Pick out all lines with the word "minus" from the records that follow.

[Start of section]

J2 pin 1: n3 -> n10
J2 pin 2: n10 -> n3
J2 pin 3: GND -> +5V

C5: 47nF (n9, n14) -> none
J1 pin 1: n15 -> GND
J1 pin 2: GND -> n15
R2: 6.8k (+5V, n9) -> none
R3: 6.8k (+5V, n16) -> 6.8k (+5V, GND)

[End of section]
[Start of section]

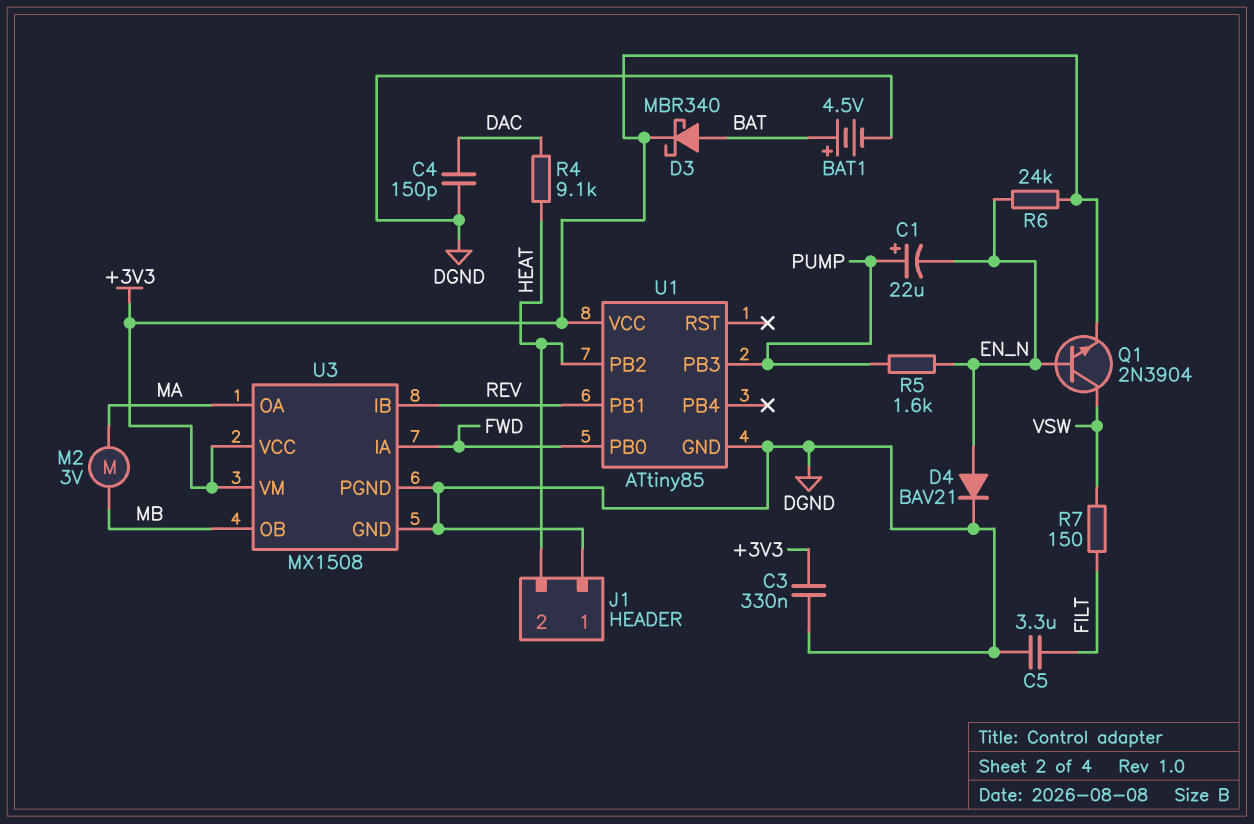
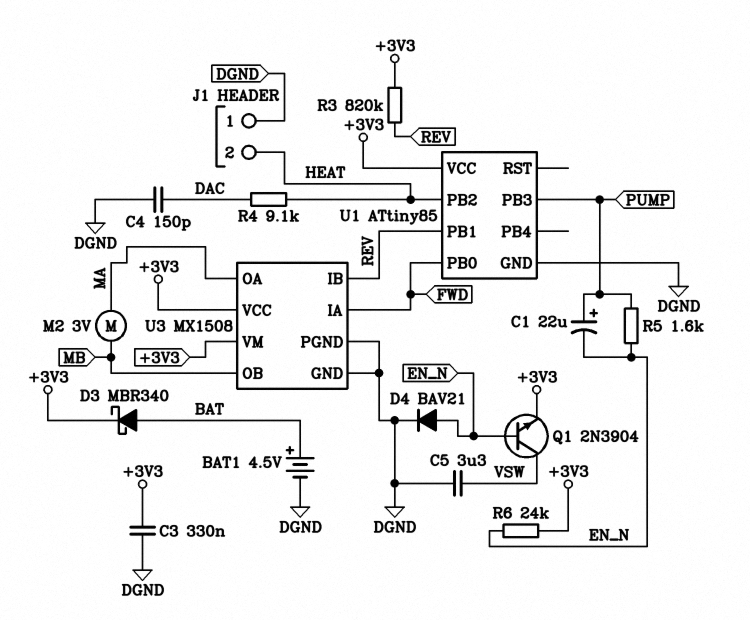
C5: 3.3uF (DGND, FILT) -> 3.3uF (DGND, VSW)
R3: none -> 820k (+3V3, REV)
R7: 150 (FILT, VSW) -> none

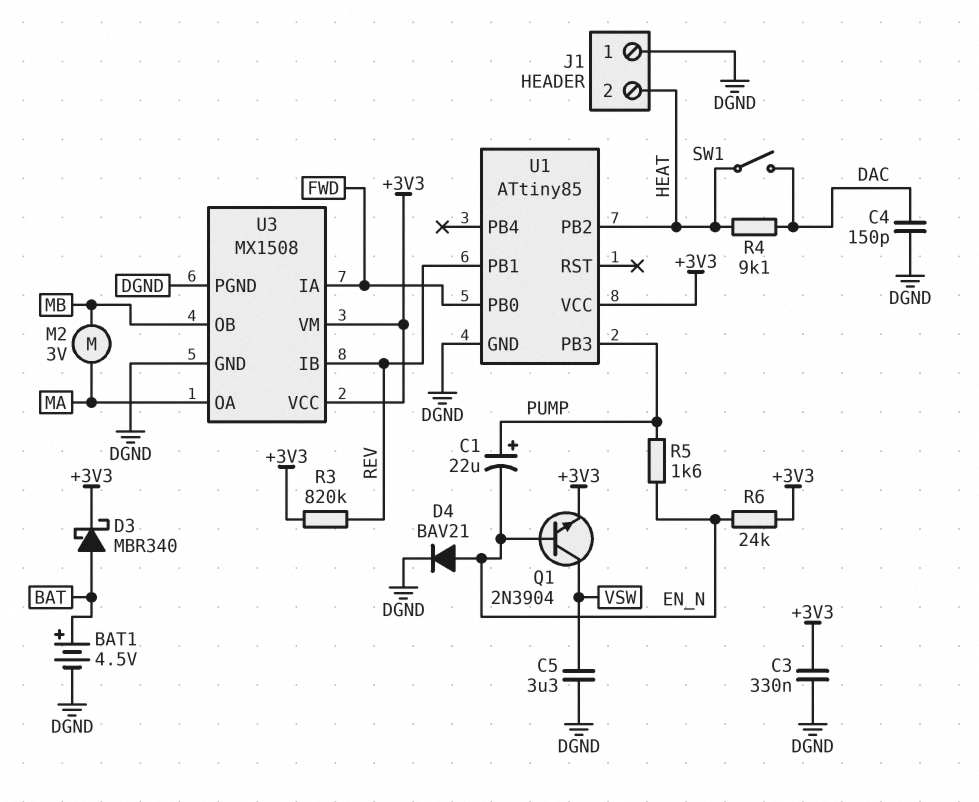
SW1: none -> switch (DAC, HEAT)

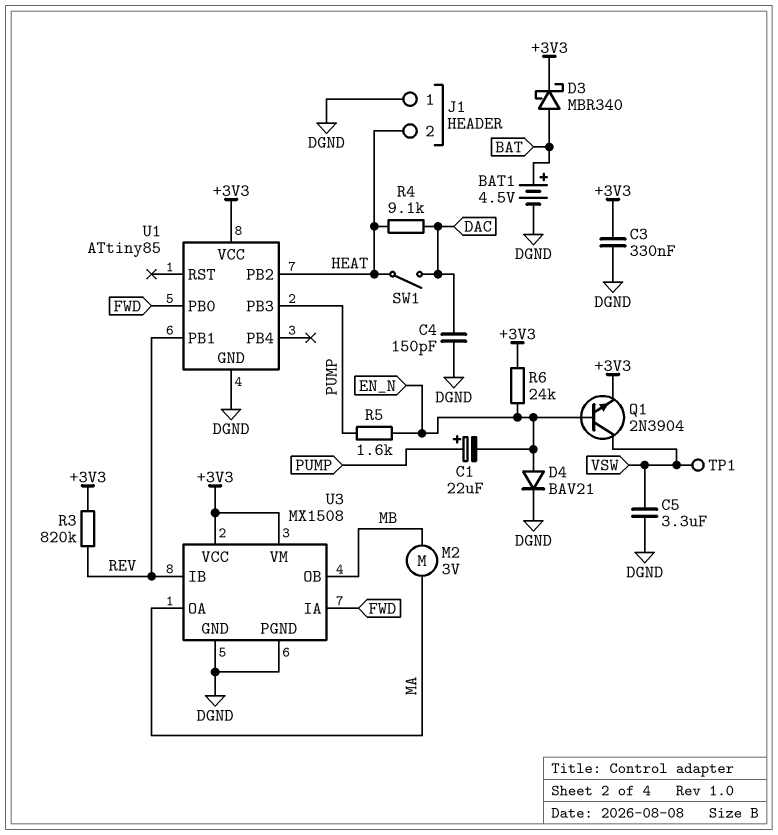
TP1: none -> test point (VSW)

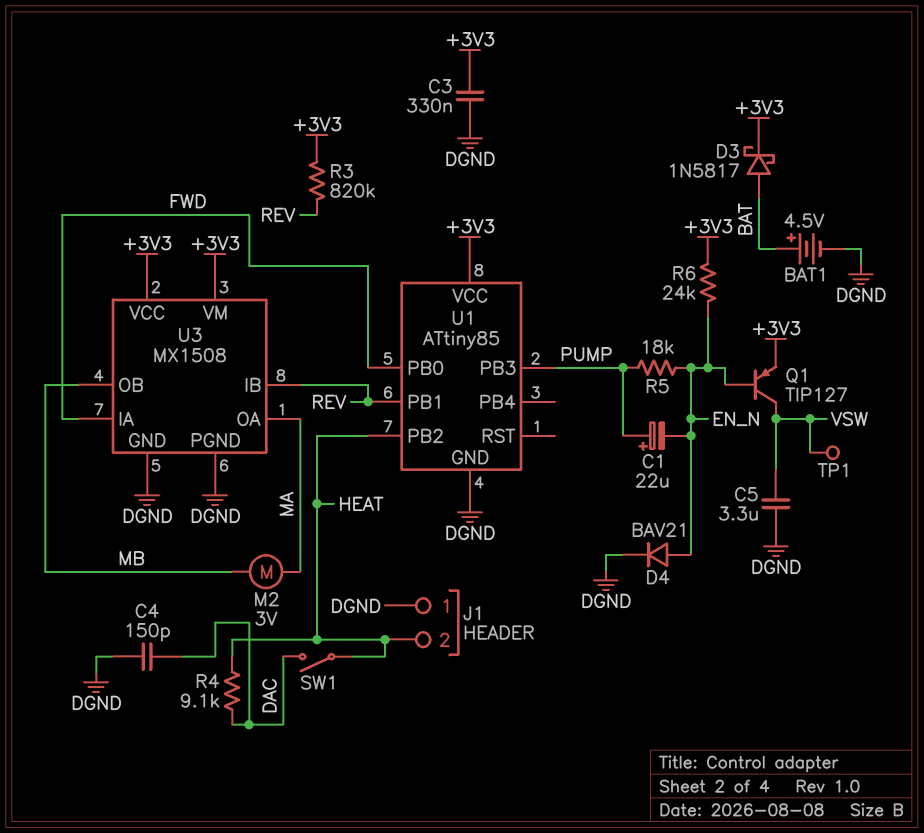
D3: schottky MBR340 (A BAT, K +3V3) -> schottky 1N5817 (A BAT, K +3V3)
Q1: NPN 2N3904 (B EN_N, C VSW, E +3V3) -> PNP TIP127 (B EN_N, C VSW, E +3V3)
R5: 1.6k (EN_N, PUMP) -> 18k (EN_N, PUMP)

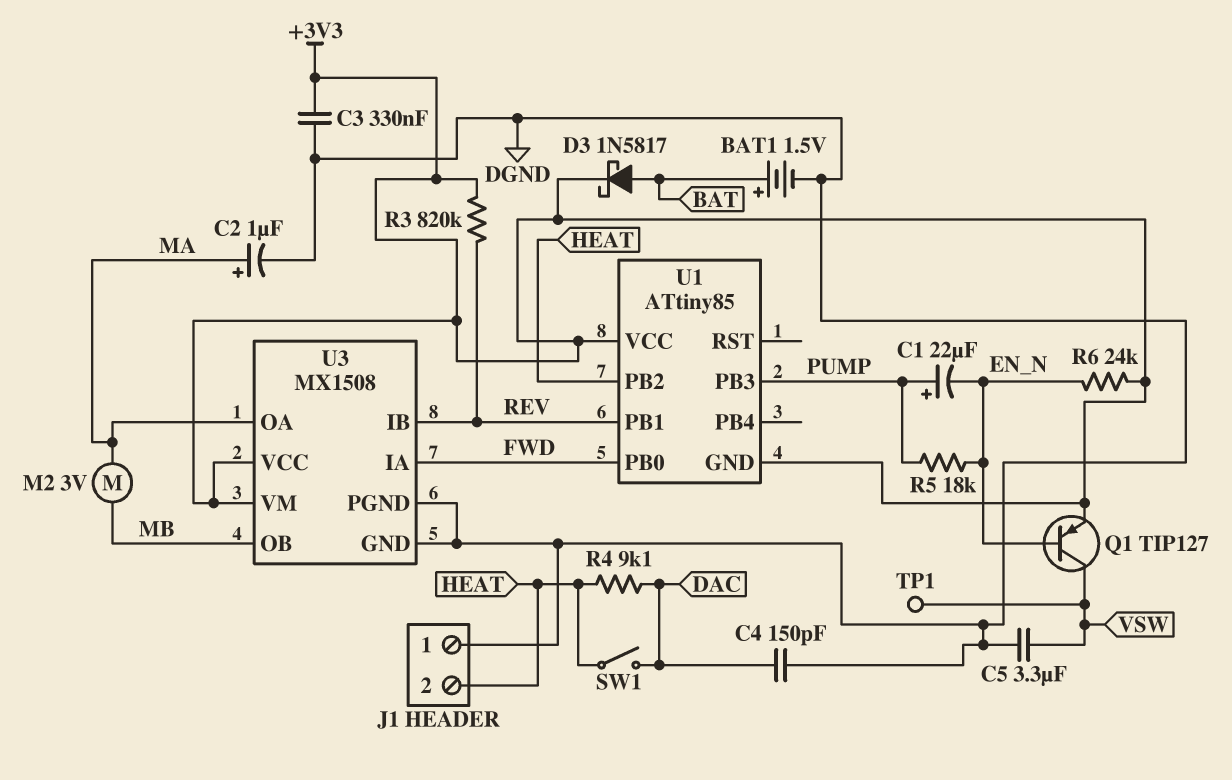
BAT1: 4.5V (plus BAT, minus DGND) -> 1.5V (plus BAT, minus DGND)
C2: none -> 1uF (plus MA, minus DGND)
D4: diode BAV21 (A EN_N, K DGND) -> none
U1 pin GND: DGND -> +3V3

[End of section]

- _EXPECTED ANSWER_:
BAT1: 4.5V (plus BAT, minus DGND) -> 1.5V (plus BAT, minus DGND)
C2: none -> 1uF (plus MA, minus DGND)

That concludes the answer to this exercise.